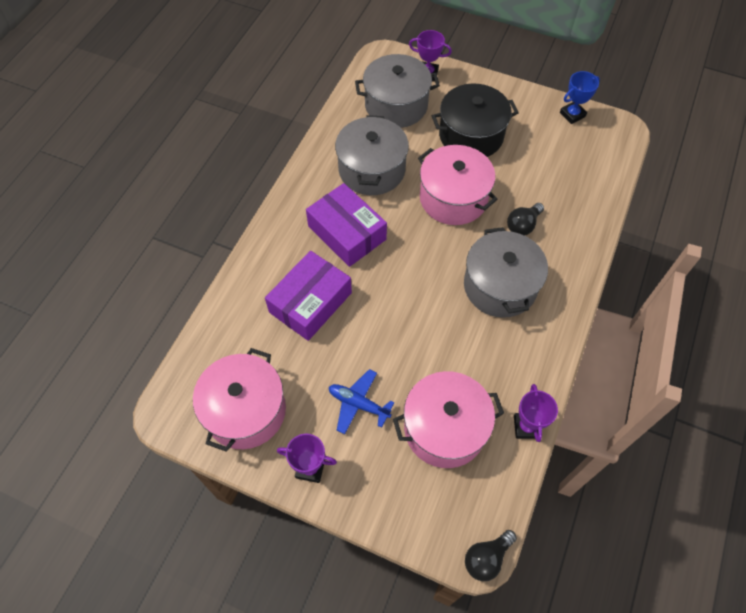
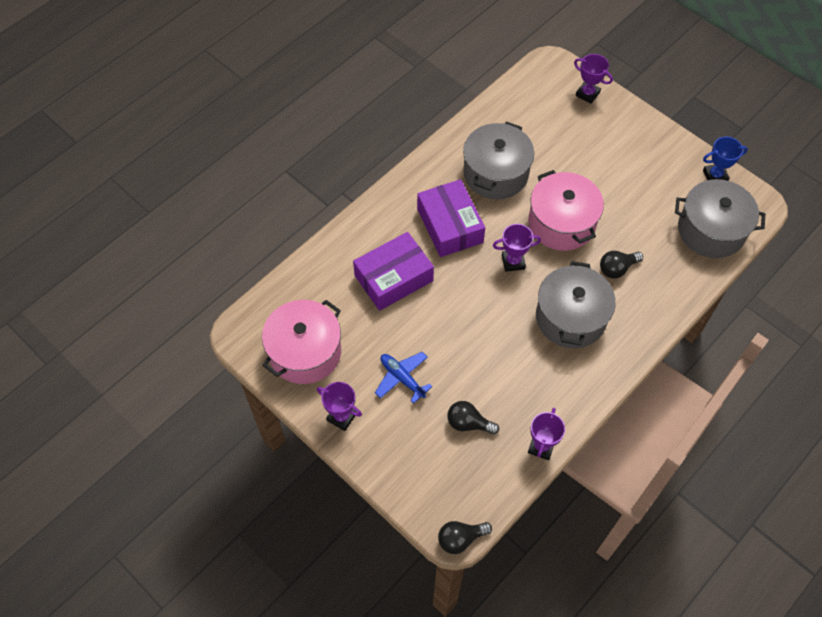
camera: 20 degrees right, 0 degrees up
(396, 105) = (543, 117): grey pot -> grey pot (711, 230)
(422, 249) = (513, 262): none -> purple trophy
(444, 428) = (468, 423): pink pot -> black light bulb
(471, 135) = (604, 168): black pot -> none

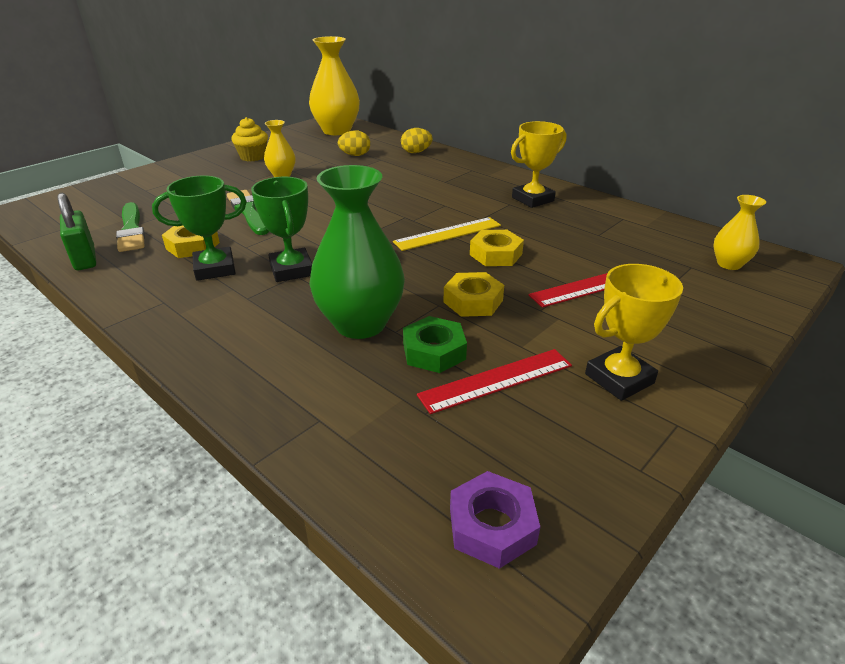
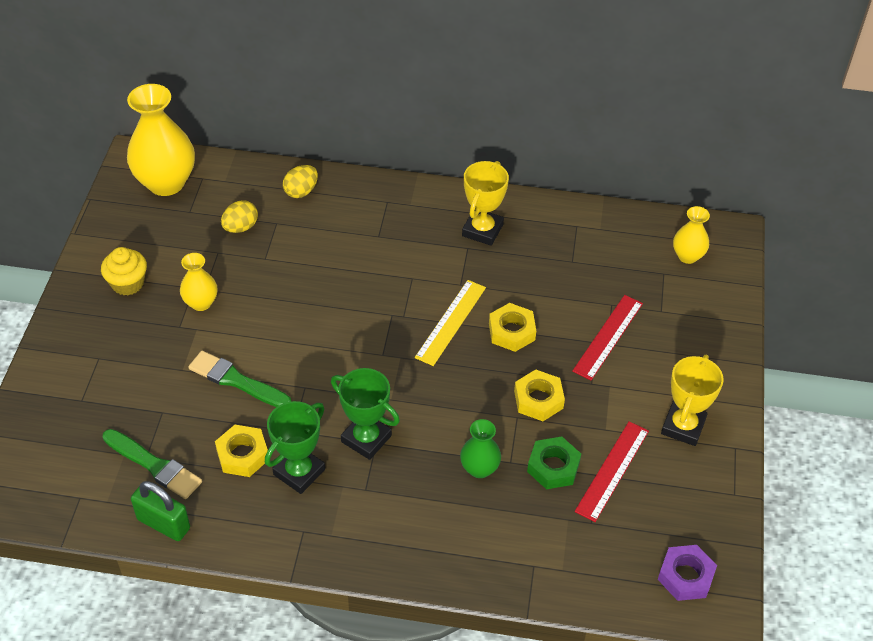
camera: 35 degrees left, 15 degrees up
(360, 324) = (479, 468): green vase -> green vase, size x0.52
※
▶ _Exercise_
Without any pictures, reproduce exactly the lines from the line that contains "(422, 249) = (513, 262): none" to the end of the entries above, both ends included.

▶ _Written response_
(422, 249) = (513, 262): none -> purple trophy
(444, 428) = (468, 423): pink pot -> black light bulb
(471, 135) = (604, 168): black pot -> none

camera: 35 degrees left, 15 degrees up
(360, 324) = (479, 468): green vase -> green vase, size x0.52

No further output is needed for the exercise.